[Dataset items]

# # # # #

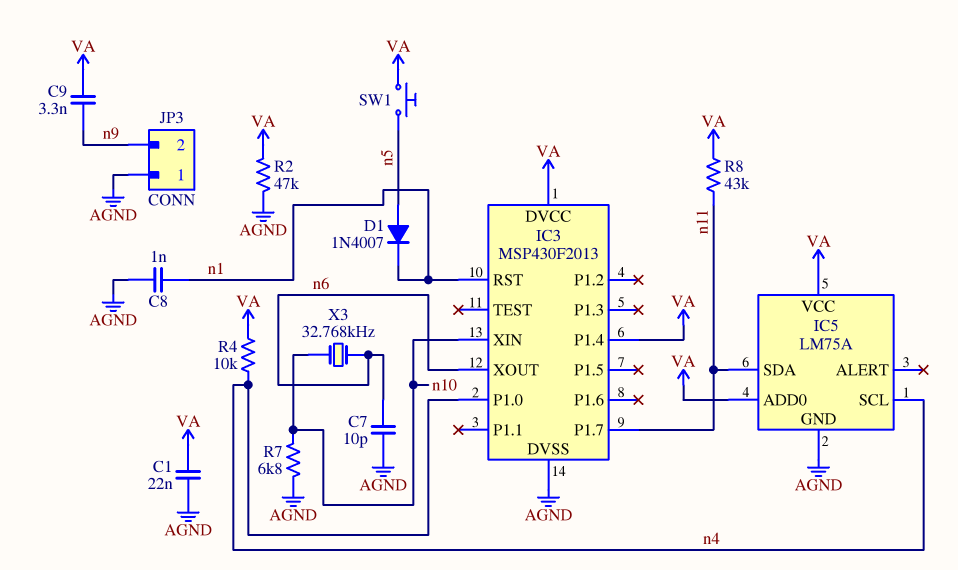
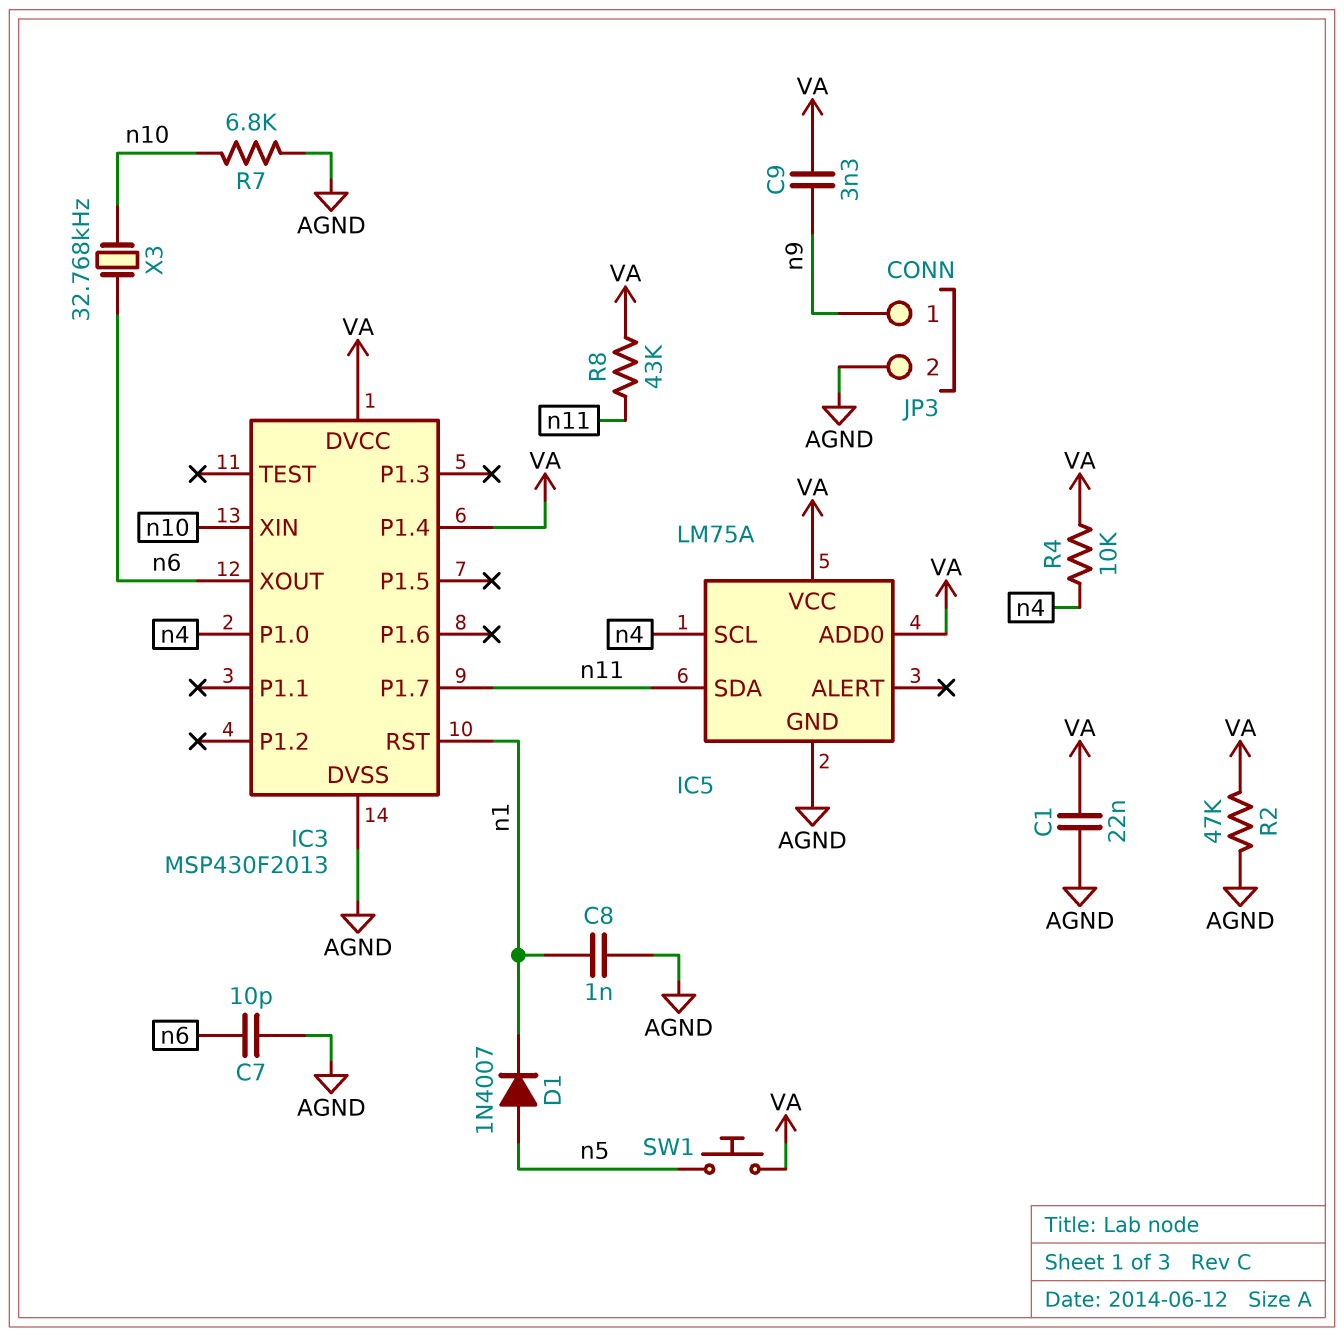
JP3 pin 1: AGND -> n9
JP3 pin 2: n9 -> AGND

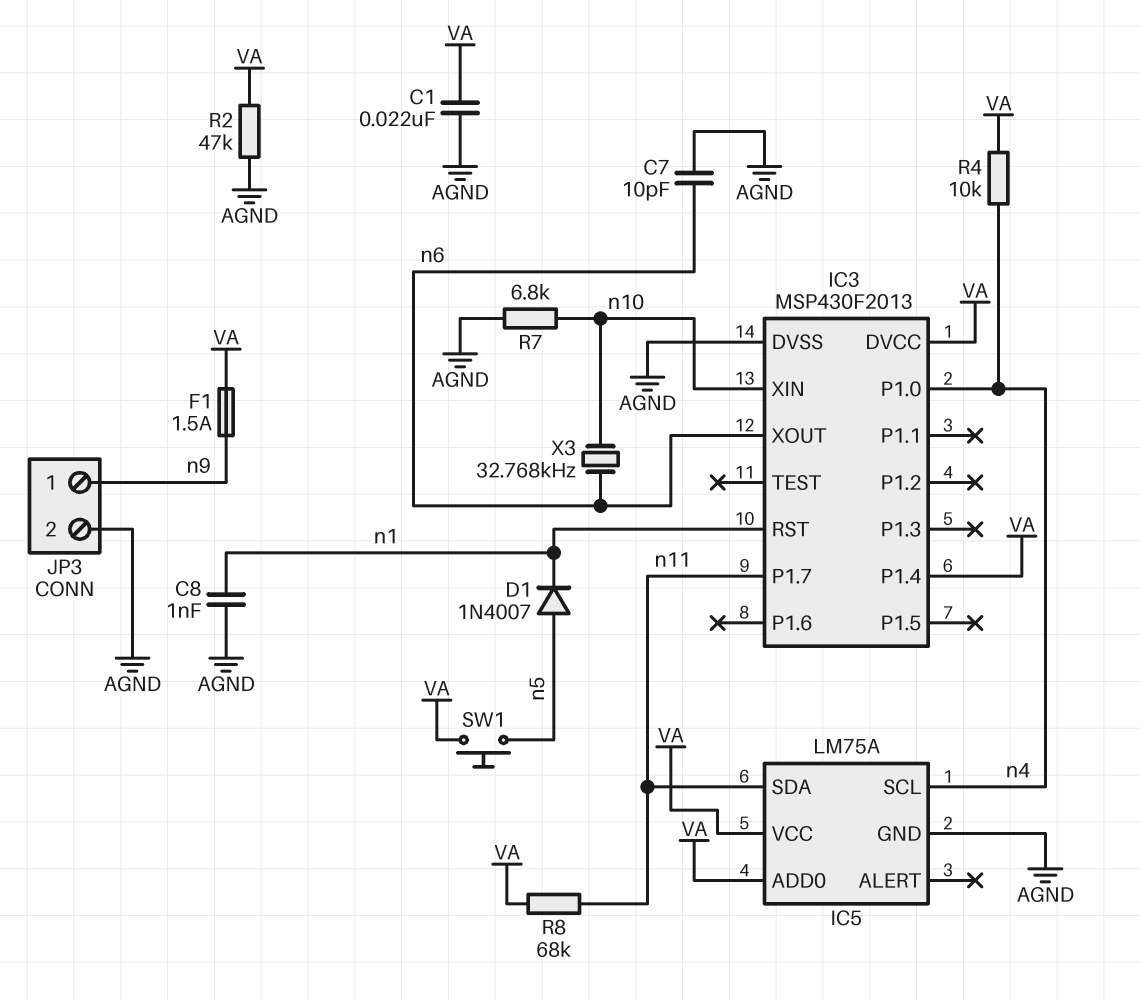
C9: 3.3nF (VA, n9) -> none
F1: none -> 1.5A (VA, n9)
R8: 43k (VA, n11) -> 68k (VA, n11)

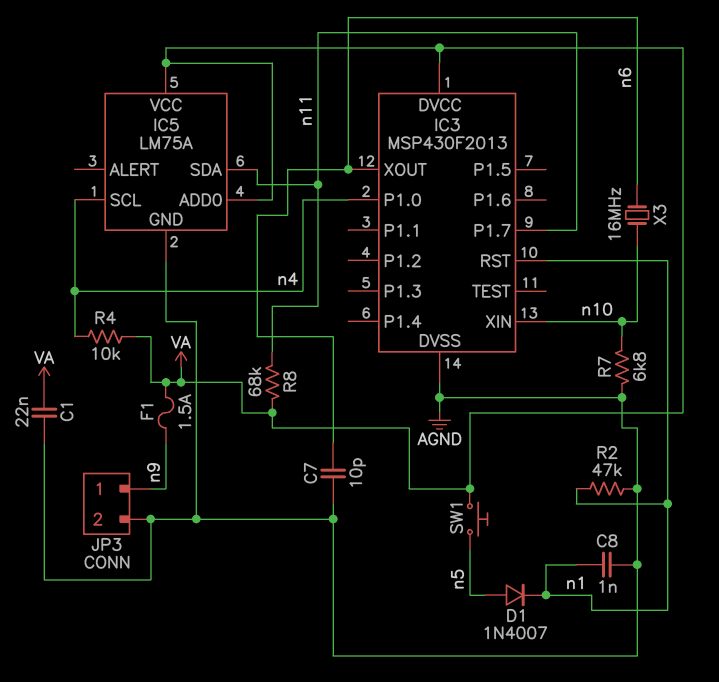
IC3 pin P1.4: VA -> none
R2: 47k (AGND, VA) -> 47k (AGND, n1)
X3: 32.768kHz (n6, n10) -> 16MHz (n6, n10)

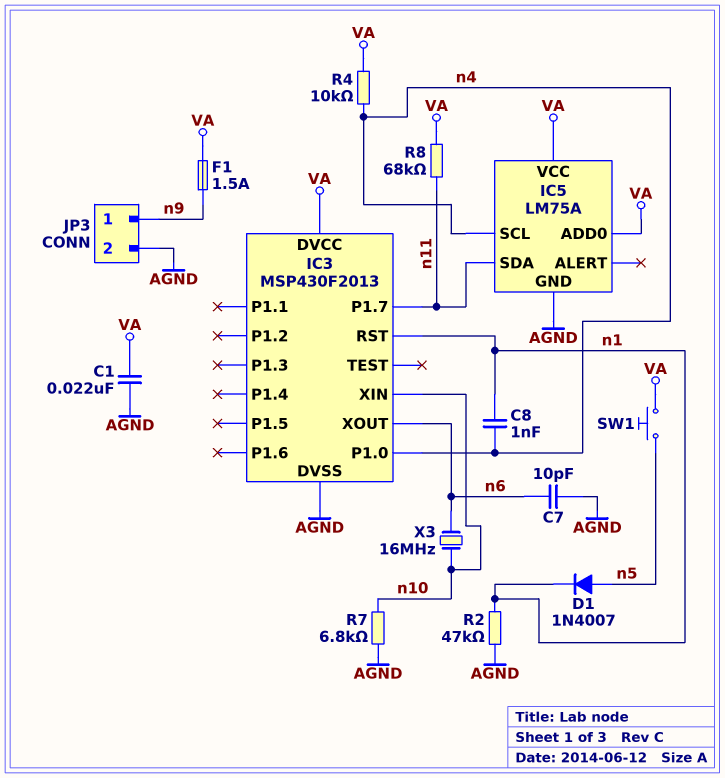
C8: 1nF (AGND, n1) -> 1nF (n1, n4)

# # # # #

--- Exercise ---
Your answer must be an exact copy of the entries above, with no pictures in it.

--- Response below ---
JP3 pin 1: AGND -> n9
JP3 pin 2: n9 -> AGND

C9: 3.3nF (VA, n9) -> none
F1: none -> 1.5A (VA, n9)
R8: 43k (VA, n11) -> 68k (VA, n11)

IC3 pin P1.4: VA -> none
R2: 47k (AGND, VA) -> 47k (AGND, n1)
X3: 32.768kHz (n6, n10) -> 16MHz (n6, n10)

C8: 1nF (AGND, n1) -> 1nF (n1, n4)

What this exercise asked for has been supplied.